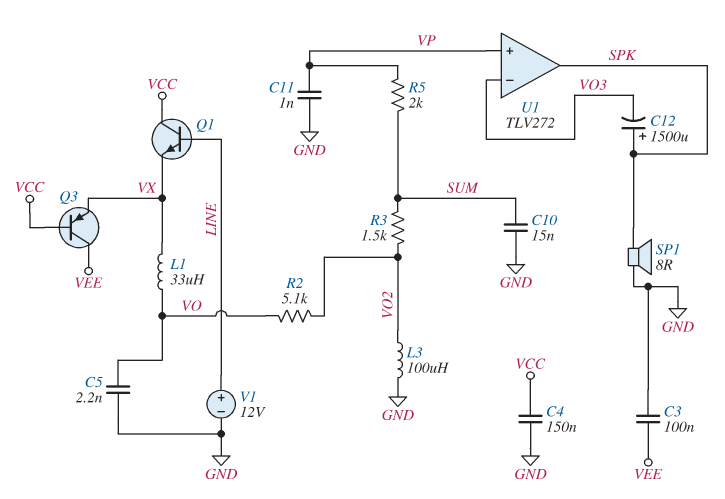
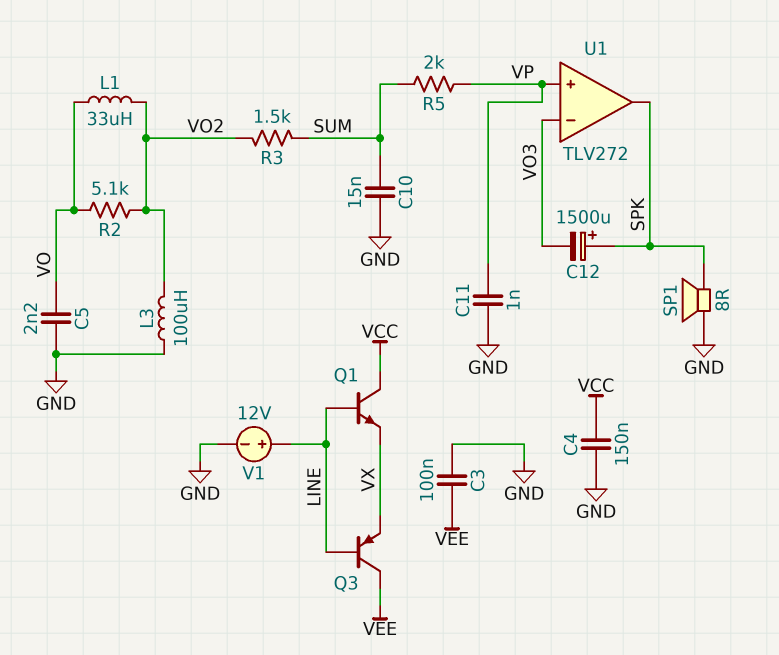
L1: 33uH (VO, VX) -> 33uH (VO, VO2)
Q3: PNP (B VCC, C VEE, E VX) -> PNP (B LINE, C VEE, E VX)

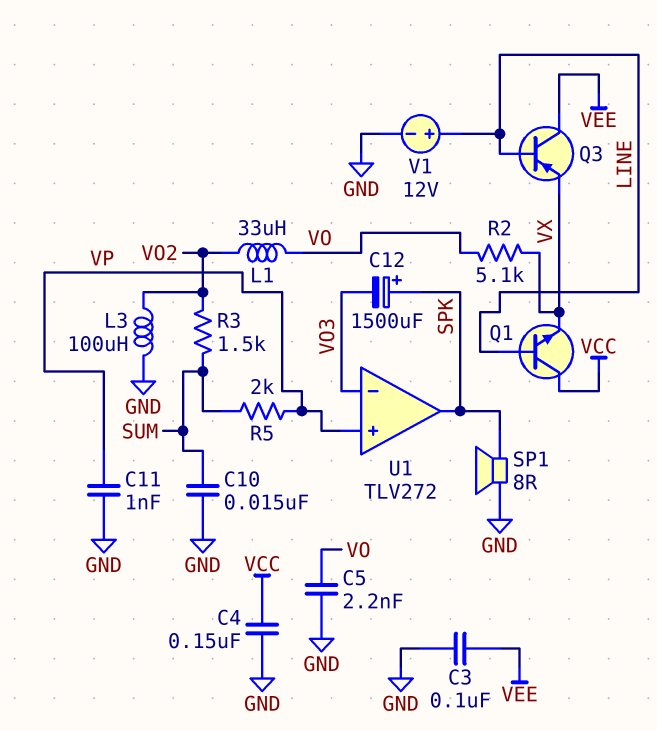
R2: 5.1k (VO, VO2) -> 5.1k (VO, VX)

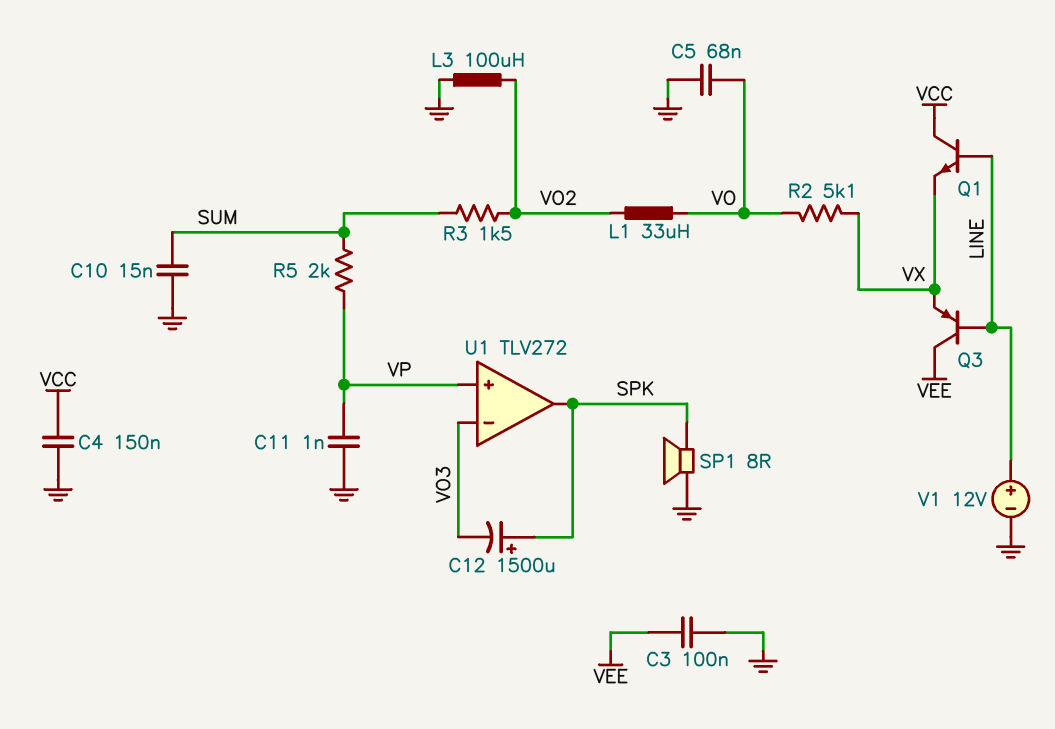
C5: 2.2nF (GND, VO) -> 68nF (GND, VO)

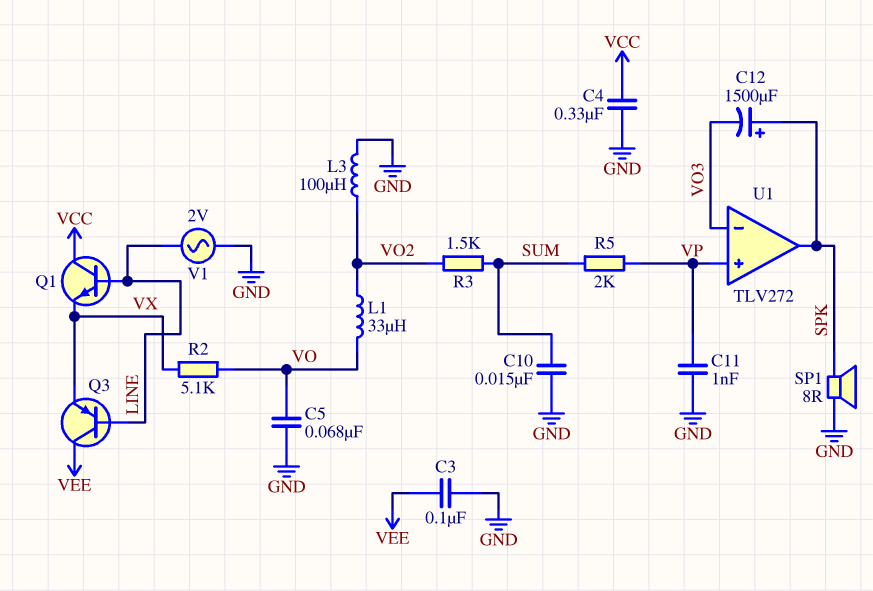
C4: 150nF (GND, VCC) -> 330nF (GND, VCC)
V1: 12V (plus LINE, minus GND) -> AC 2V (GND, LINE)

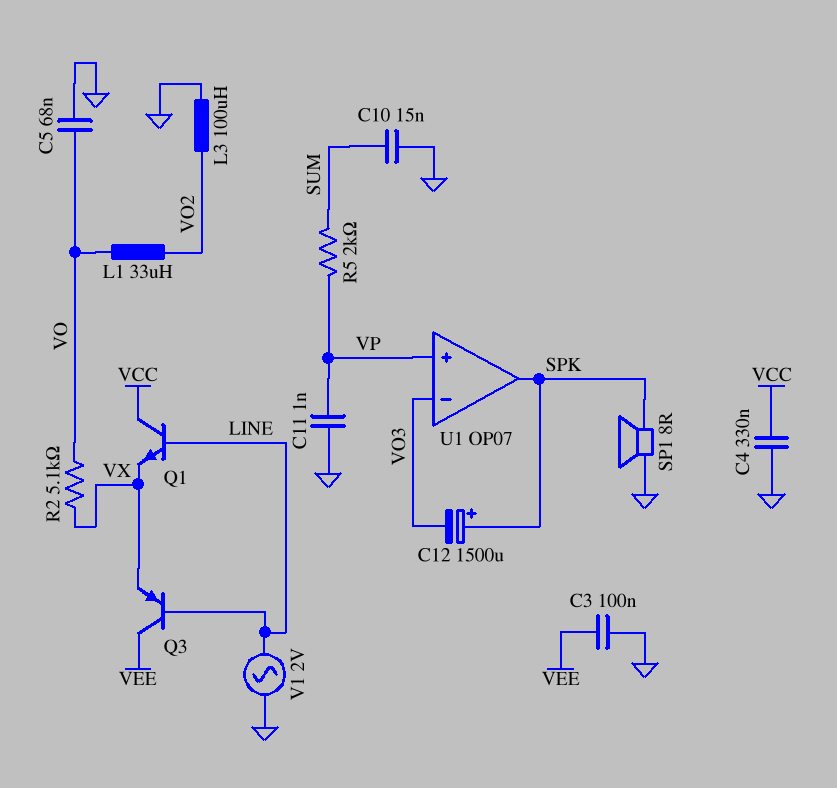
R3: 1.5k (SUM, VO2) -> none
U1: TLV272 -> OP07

■ ■ ■ ■ ■ ■ ■

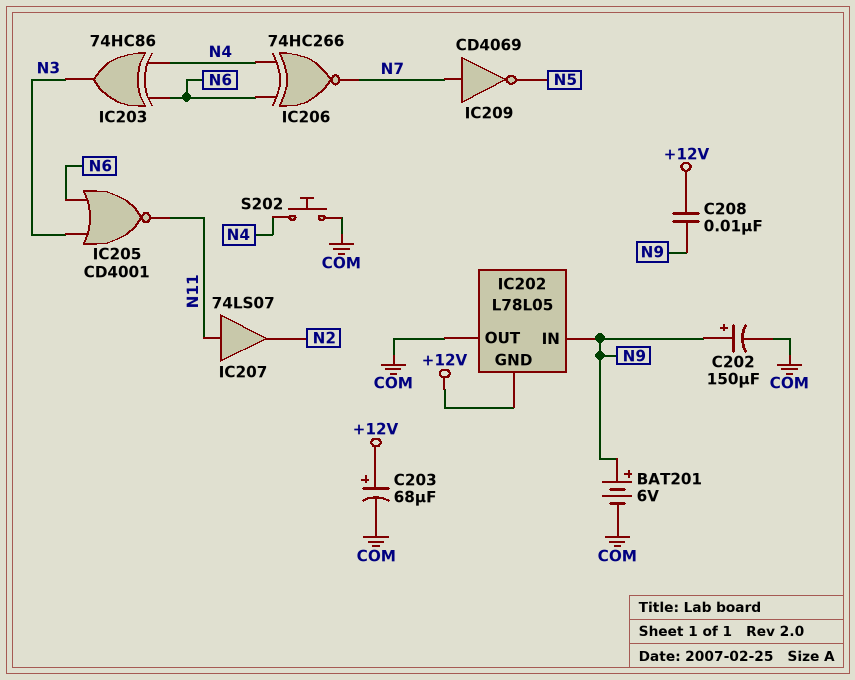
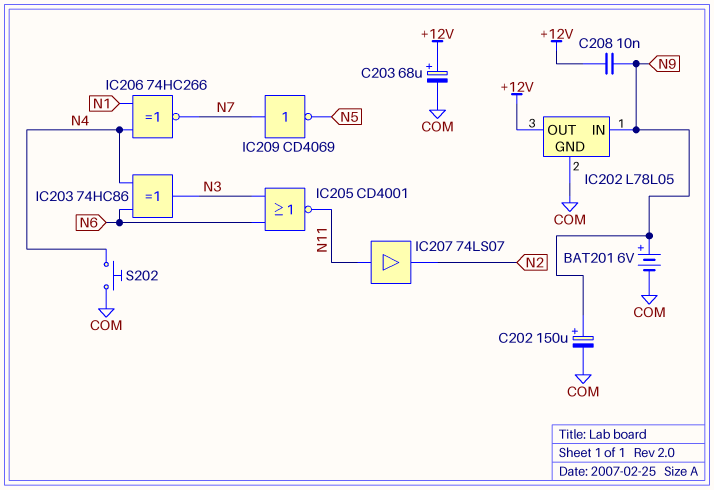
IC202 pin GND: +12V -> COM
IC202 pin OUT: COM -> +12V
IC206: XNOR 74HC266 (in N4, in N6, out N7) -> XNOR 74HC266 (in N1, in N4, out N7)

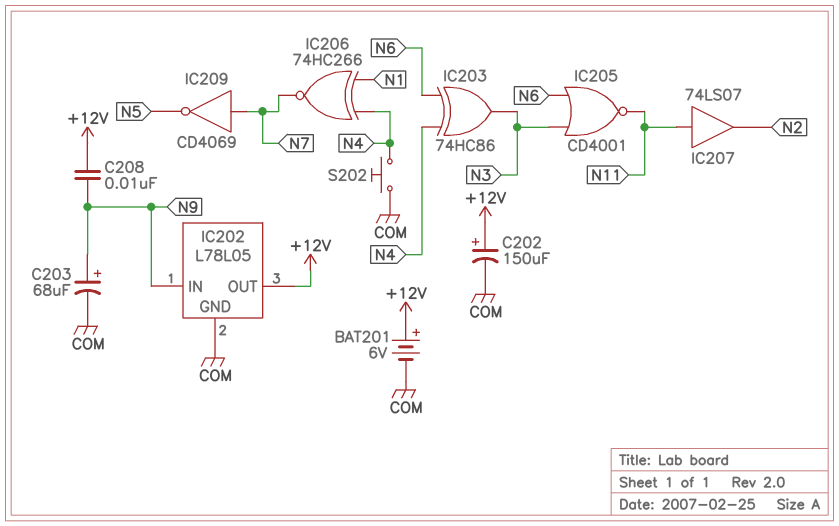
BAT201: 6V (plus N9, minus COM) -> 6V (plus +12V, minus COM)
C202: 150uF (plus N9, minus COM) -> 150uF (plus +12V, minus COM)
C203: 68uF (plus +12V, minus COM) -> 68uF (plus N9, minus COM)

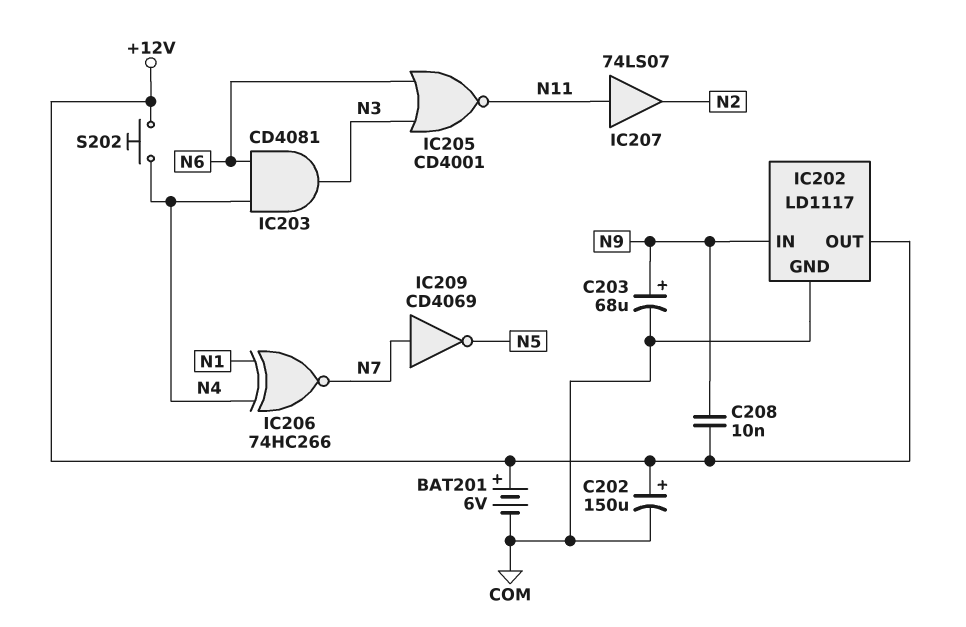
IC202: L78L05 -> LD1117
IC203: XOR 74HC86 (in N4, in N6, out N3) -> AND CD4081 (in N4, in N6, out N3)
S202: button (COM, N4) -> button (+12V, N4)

■ ■ ■ ■ ■ ■ ■

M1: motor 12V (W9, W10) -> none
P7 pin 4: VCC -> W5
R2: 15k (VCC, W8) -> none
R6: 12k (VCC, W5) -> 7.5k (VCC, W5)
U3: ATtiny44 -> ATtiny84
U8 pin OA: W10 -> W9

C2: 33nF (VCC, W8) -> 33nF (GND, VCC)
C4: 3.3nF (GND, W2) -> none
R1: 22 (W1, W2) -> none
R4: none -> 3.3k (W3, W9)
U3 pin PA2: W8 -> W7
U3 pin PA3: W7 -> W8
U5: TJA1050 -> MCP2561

■ ■ ■ ■ ■ ■ ■

▸ THE TASK
Copy the entries above exactly, but only the stretch from the line containing "L1: 33uH (VO, VX) -> 33uH (VO, VO2)" through the line containing "U1: TLV272 -> OP07". Keep both end lines; drop the pictures.

▸ WRITTEN SOLUTION
L1: 33uH (VO, VX) -> 33uH (VO, VO2)
Q3: PNP (B VCC, C VEE, E VX) -> PNP (B LINE, C VEE, E VX)

R2: 5.1k (VO, VO2) -> 5.1k (VO, VX)

C5: 2.2nF (GND, VO) -> 68nF (GND, VO)

C4: 150nF (GND, VCC) -> 330nF (GND, VCC)
V1: 12V (plus LINE, minus GND) -> AC 2V (GND, LINE)

R3: 1.5k (SUM, VO2) -> none
U1: TLV272 -> OP07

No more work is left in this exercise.